=== Work item ===
For each line below that holds the string "left", add one to a tally; report that tally alone.

=== Exercise data ===

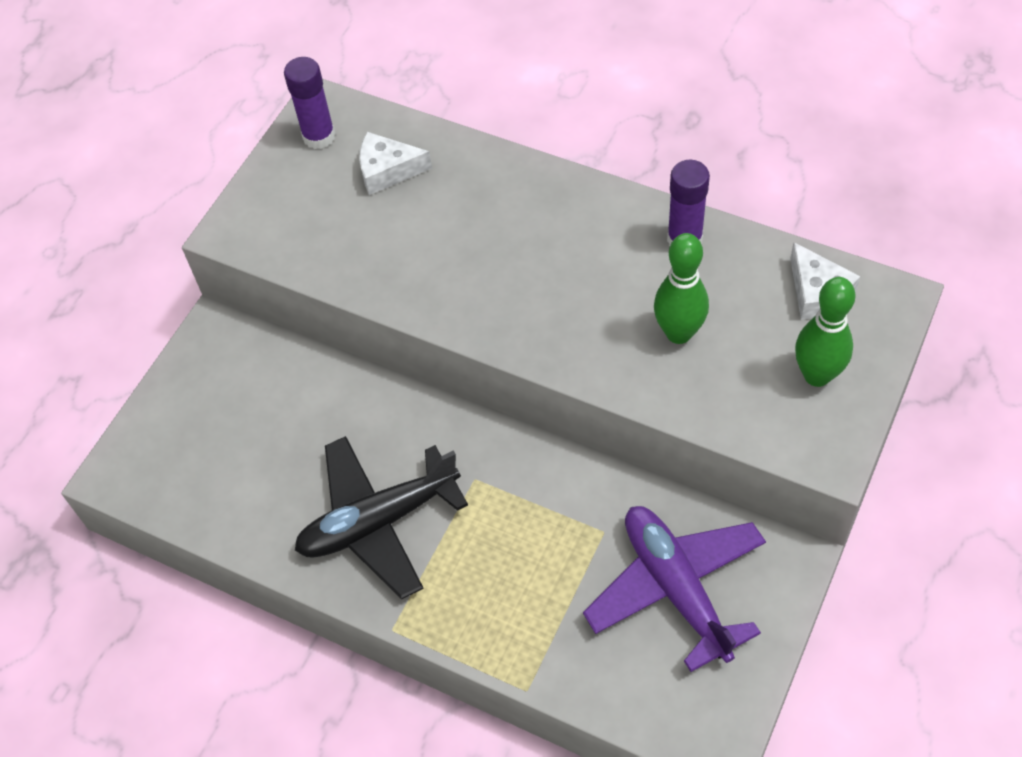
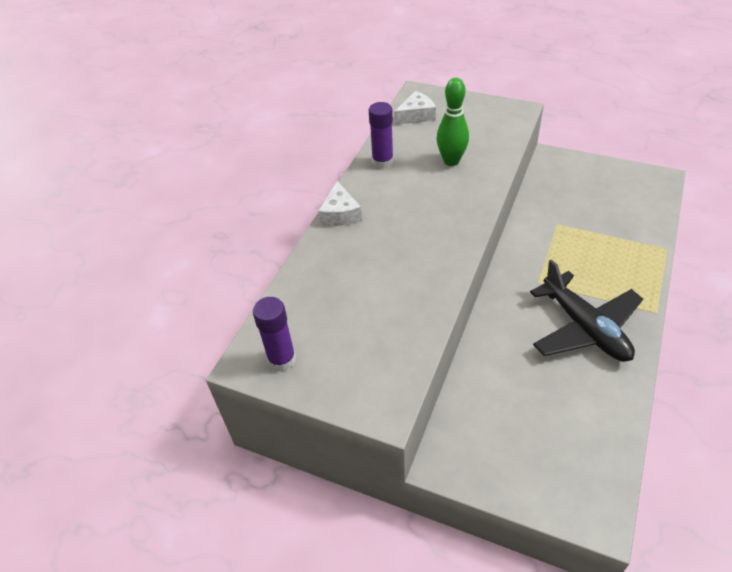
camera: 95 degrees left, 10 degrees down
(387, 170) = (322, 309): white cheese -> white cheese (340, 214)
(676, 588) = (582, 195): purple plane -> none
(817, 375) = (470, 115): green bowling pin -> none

* * *

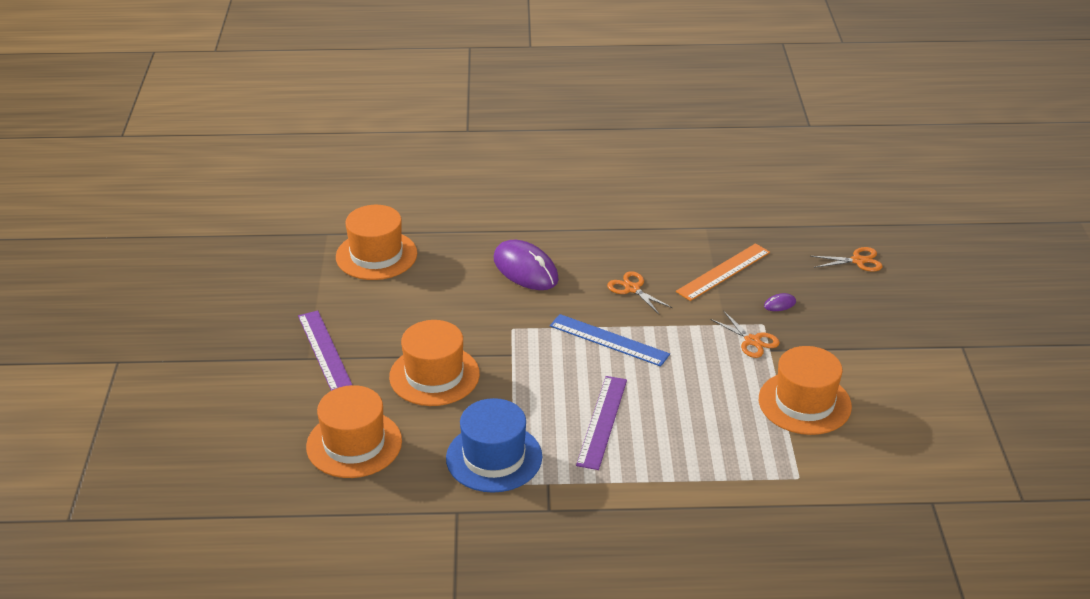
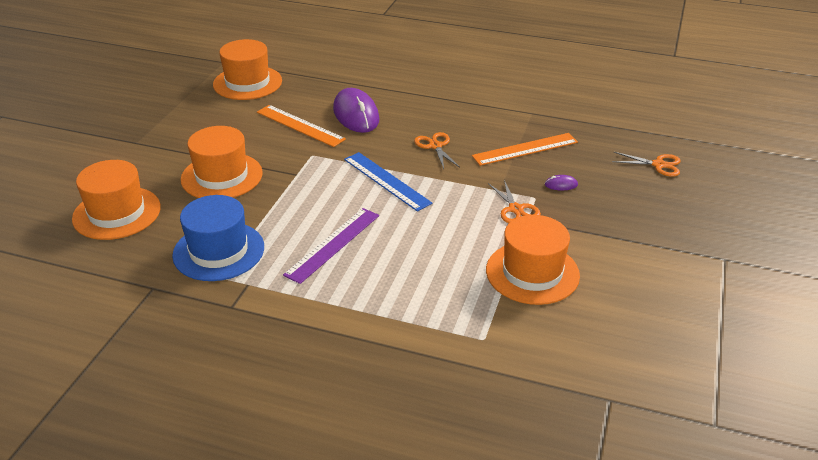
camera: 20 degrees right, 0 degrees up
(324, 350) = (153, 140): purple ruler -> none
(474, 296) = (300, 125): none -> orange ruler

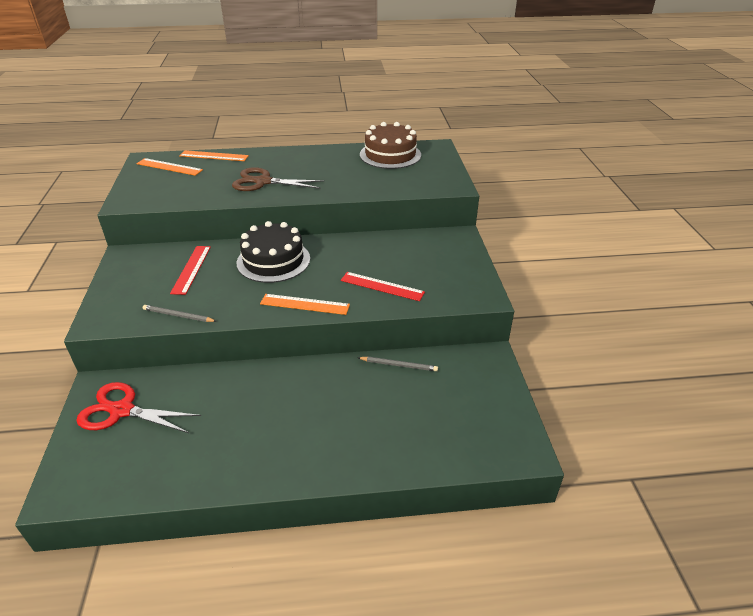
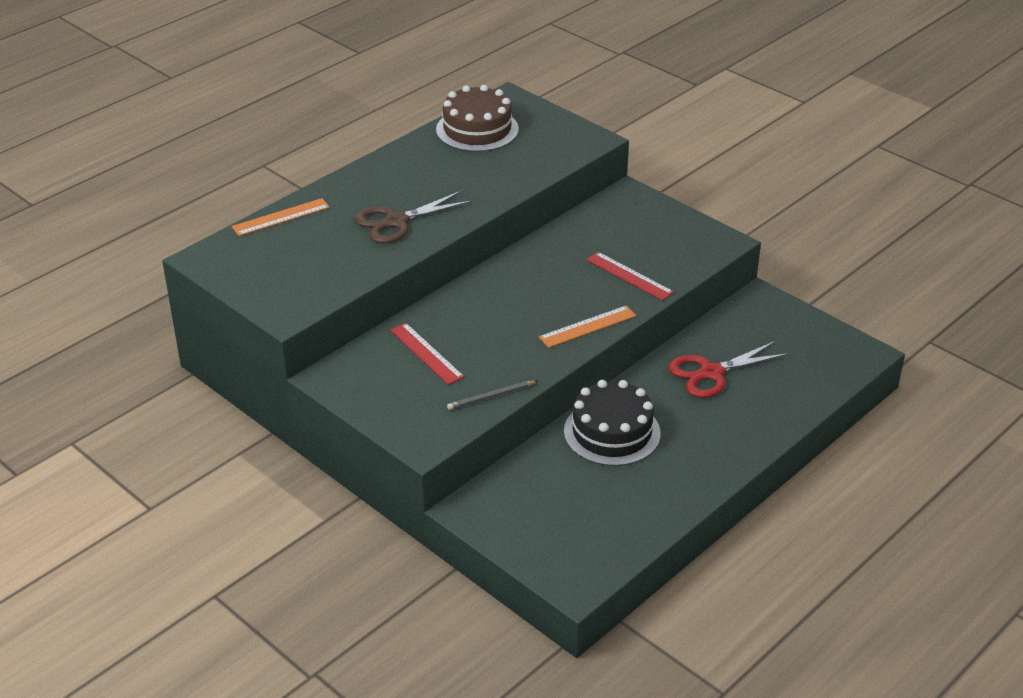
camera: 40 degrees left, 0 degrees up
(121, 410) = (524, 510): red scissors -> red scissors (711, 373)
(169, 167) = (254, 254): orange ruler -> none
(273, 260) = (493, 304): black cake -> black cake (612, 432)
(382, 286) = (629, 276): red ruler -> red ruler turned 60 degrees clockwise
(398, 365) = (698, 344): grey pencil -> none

=== Output below ===
2